:: Task prompt ::
Among the lines below, a stretch begins at the one with "green arrow: (114, 98)" and ends at the one with "purple triangle: (64, 175)". Repeat that stretch exactly, ends included.

START Supplied data

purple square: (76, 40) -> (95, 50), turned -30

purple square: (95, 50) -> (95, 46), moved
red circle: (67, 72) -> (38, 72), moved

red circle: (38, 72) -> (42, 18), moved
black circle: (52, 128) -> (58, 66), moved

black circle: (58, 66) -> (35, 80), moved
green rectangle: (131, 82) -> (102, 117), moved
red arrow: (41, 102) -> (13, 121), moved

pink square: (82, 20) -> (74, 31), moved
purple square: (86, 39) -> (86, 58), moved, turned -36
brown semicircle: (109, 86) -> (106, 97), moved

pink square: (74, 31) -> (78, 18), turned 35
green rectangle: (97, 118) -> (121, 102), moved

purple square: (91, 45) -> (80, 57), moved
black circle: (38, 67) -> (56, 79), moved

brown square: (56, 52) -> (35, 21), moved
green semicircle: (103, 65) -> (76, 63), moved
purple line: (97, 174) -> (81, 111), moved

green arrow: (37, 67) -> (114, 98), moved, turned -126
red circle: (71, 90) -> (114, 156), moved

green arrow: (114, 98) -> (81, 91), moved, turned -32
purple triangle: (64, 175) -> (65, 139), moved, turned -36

END Supplied data
START Supplied data

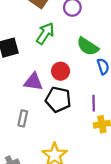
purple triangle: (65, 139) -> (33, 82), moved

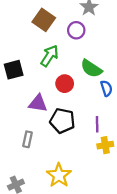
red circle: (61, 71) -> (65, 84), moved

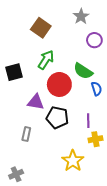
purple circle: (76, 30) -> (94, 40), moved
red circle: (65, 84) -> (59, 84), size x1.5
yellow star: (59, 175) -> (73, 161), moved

END Supplied data

:: Response for this exercise ::
green arrow: (114, 98) -> (81, 91), moved, turned -32
purple triangle: (64, 175) -> (65, 139), moved, turned -36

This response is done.